*Your task*
All lines below containing the string "yellow" are to be copied.

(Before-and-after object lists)
======

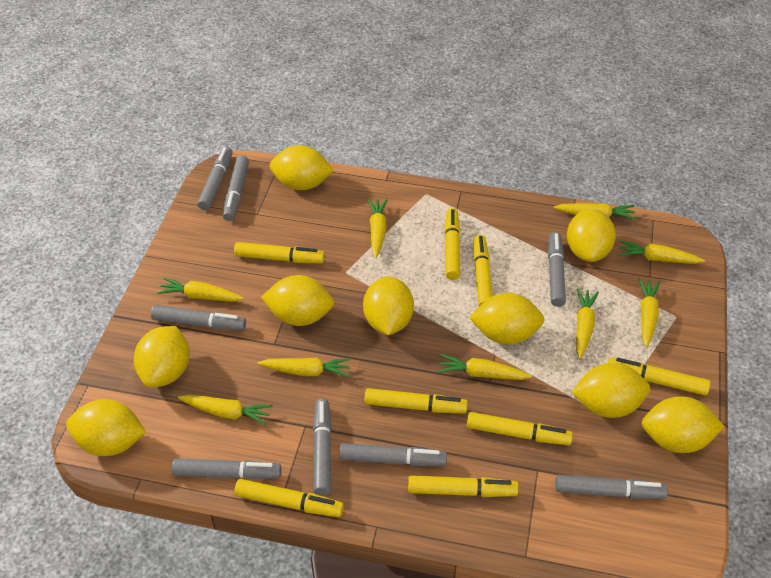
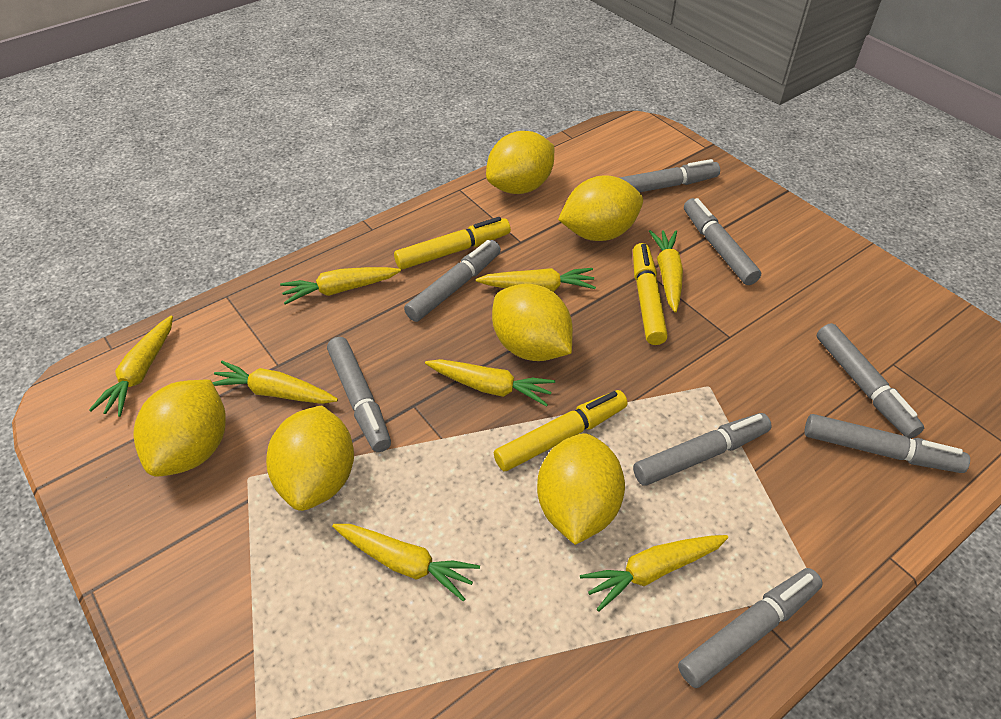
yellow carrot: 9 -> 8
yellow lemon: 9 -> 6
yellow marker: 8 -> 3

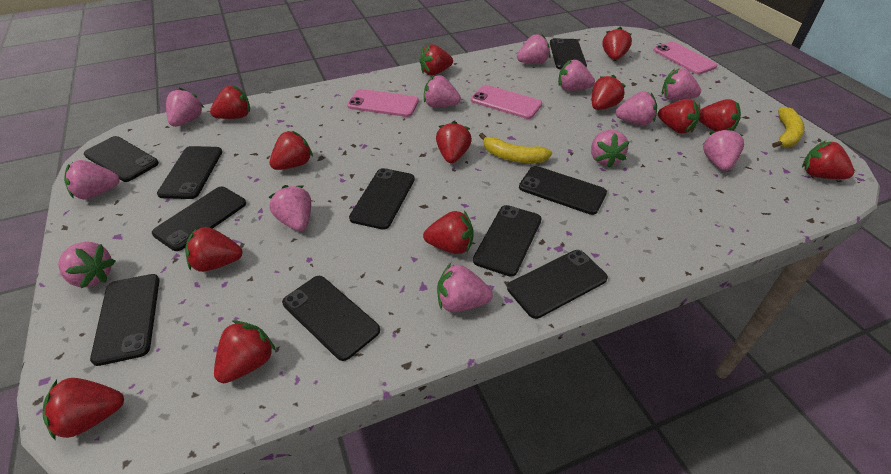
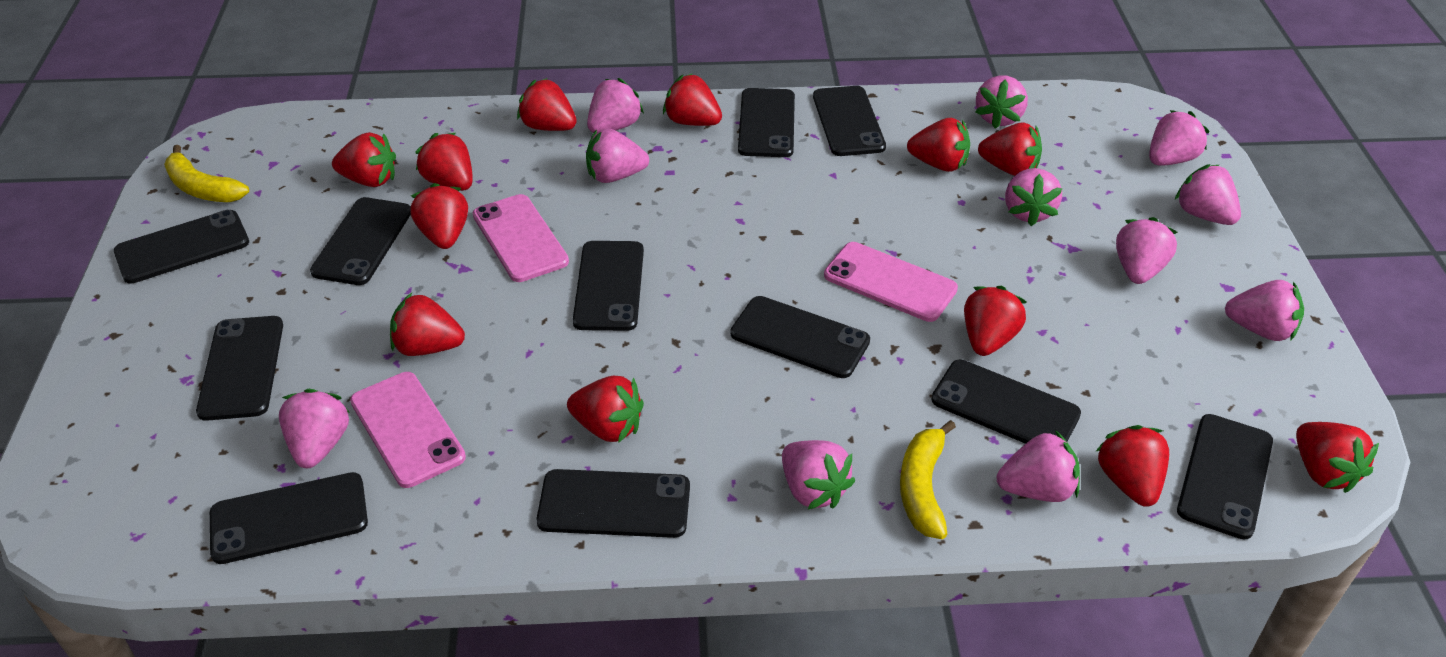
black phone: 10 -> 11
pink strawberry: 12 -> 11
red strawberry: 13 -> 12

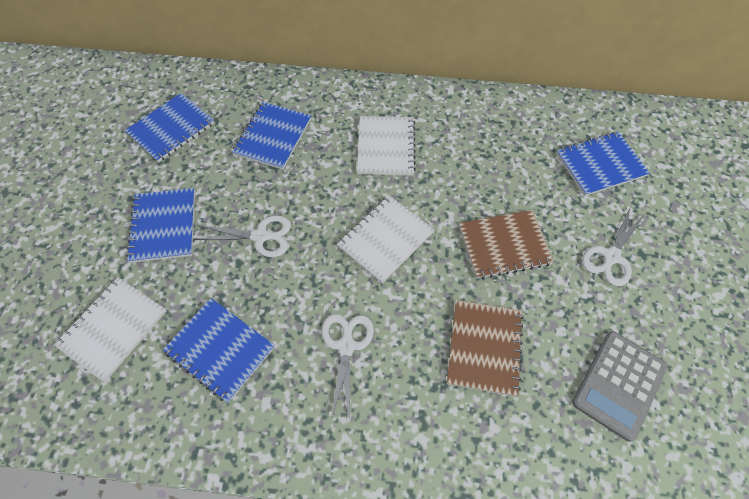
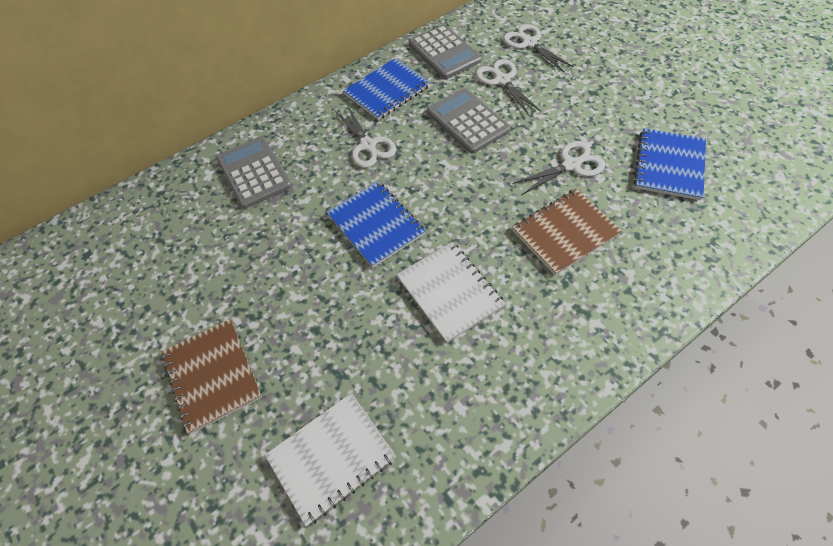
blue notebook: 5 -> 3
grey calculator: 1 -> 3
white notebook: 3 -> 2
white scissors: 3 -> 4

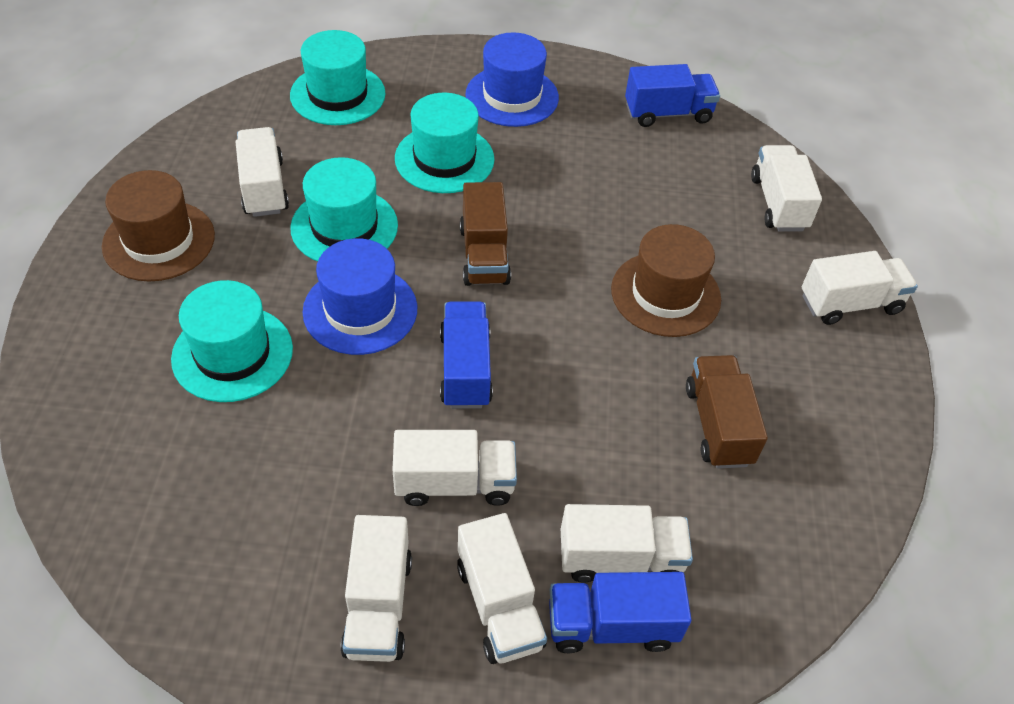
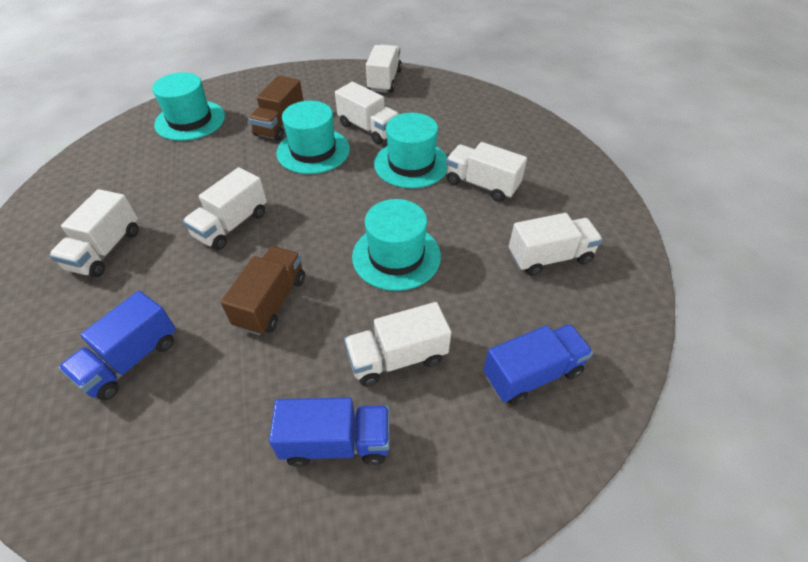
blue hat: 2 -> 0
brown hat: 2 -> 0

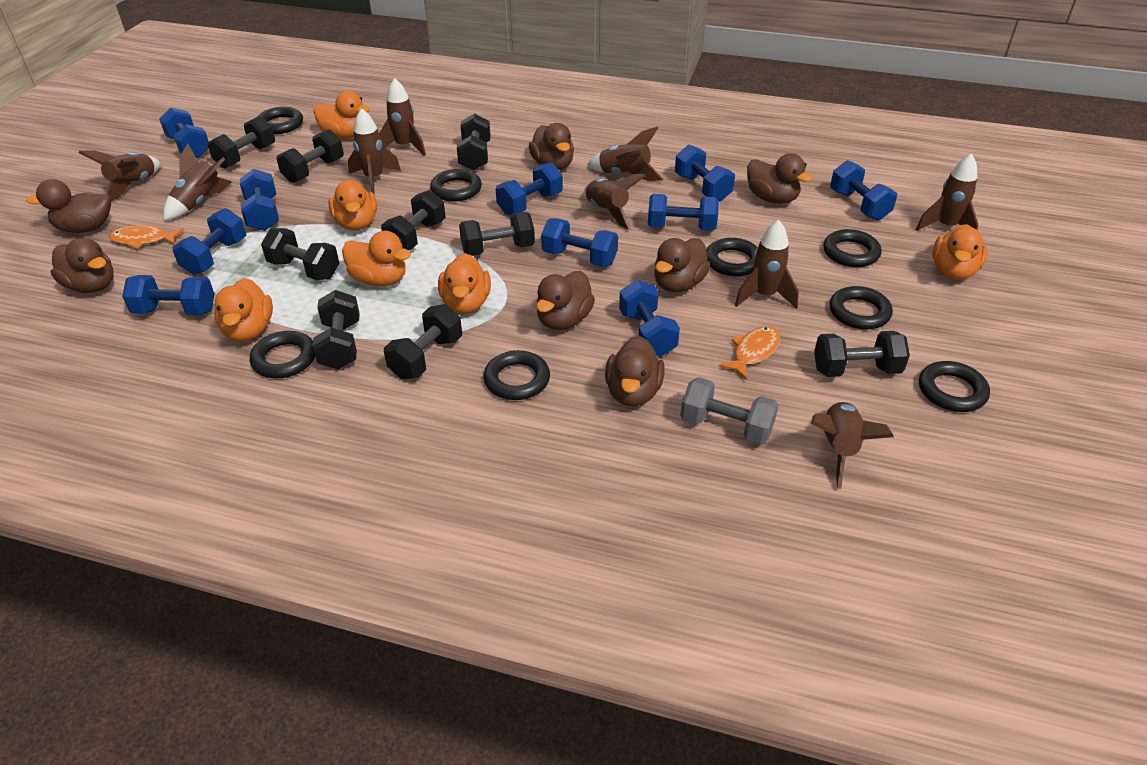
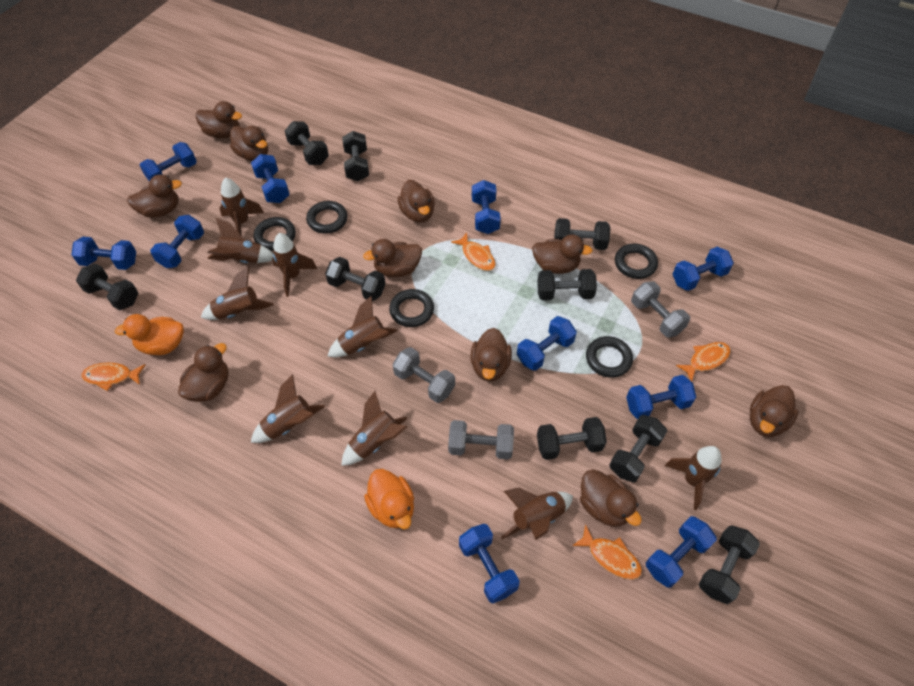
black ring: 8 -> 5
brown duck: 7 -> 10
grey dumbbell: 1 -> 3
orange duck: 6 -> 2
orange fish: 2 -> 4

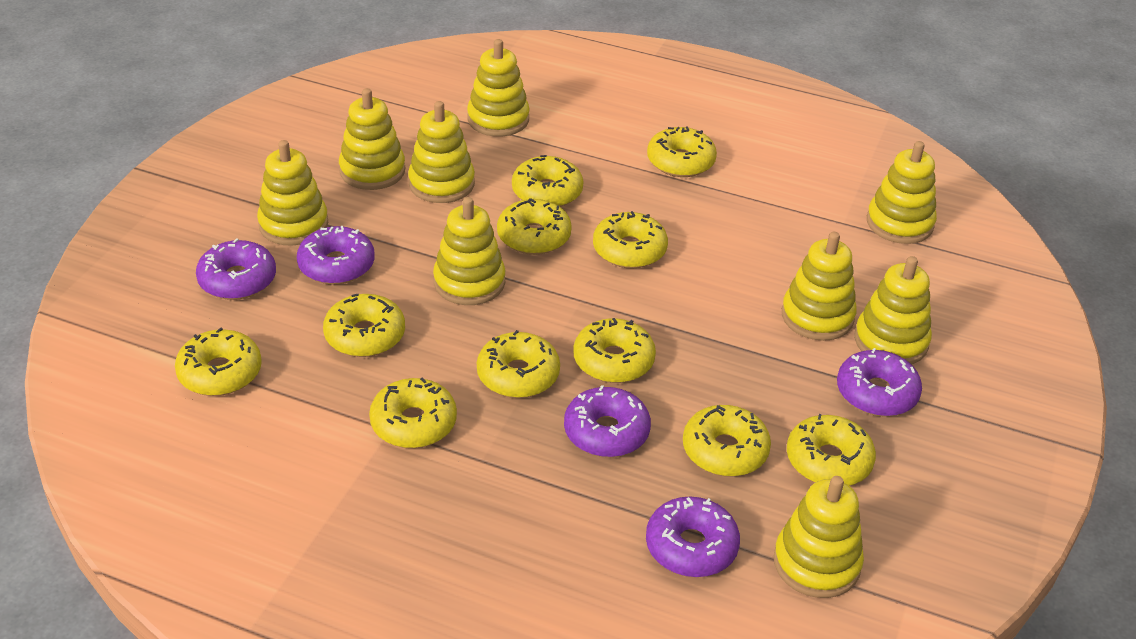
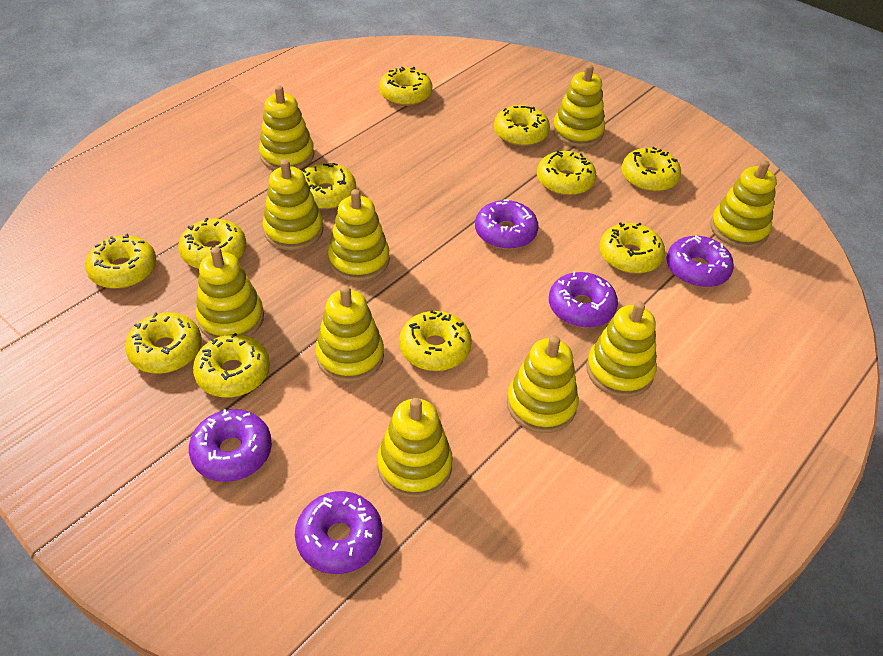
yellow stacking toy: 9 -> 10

======

*Exercise output*
yellow carrot: 9 -> 8
yellow lemon: 9 -> 6
yellow marker: 8 -> 3
yellow stacking toy: 9 -> 10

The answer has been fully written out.